• **TASK PROMPT**
A single total is needed, the number of lines of this listing that contain the string "dispenser".

• **MATERIAL SHOWN**

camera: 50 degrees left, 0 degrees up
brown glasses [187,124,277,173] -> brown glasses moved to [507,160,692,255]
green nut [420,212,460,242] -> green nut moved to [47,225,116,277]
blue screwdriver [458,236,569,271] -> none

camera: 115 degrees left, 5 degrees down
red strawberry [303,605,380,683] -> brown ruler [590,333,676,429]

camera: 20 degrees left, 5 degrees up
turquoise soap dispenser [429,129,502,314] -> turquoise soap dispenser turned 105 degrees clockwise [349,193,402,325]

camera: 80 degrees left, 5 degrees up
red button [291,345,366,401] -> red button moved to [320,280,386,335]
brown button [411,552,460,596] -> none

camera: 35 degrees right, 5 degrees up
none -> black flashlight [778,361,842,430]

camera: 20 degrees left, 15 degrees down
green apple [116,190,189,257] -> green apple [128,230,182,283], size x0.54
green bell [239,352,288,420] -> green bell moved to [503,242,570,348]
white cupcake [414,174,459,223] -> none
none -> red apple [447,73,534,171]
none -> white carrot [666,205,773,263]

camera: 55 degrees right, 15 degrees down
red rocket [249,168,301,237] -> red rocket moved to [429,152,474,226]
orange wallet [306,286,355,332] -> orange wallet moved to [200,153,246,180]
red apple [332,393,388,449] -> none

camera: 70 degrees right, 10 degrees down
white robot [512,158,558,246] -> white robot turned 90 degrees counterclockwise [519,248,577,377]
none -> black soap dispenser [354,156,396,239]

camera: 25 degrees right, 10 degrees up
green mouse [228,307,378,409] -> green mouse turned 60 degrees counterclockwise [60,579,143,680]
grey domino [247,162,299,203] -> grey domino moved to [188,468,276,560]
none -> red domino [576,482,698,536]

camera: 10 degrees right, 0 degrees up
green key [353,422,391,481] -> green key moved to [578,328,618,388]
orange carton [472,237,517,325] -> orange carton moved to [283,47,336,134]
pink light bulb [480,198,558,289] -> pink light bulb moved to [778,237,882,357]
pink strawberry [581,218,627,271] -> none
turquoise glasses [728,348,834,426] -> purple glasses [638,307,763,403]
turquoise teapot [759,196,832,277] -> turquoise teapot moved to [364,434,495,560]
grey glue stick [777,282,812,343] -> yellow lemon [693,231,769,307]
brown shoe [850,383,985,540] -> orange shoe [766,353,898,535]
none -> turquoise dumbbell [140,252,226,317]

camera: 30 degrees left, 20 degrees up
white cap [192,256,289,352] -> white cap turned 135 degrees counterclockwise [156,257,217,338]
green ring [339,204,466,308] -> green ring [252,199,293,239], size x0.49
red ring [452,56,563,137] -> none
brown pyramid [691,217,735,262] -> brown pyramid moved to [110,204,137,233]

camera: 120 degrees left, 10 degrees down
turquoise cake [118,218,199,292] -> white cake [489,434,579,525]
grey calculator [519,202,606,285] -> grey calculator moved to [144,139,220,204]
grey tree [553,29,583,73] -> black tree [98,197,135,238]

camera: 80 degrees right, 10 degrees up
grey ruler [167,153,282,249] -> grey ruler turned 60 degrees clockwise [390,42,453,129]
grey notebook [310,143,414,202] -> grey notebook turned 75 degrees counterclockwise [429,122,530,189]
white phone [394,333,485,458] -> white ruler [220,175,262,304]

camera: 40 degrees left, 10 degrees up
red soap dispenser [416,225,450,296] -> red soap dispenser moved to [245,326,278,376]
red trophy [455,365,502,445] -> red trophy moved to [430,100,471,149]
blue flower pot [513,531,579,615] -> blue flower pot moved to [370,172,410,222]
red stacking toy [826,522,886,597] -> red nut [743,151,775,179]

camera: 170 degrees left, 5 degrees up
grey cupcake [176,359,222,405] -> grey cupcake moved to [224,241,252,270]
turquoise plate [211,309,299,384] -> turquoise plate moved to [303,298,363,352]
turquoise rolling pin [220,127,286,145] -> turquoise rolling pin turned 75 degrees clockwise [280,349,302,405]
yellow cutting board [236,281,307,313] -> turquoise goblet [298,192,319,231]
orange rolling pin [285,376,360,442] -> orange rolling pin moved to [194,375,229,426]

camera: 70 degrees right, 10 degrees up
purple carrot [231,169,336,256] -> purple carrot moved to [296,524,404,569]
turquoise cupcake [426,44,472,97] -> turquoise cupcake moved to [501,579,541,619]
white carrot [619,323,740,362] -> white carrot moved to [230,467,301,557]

• **SOLUTION**
3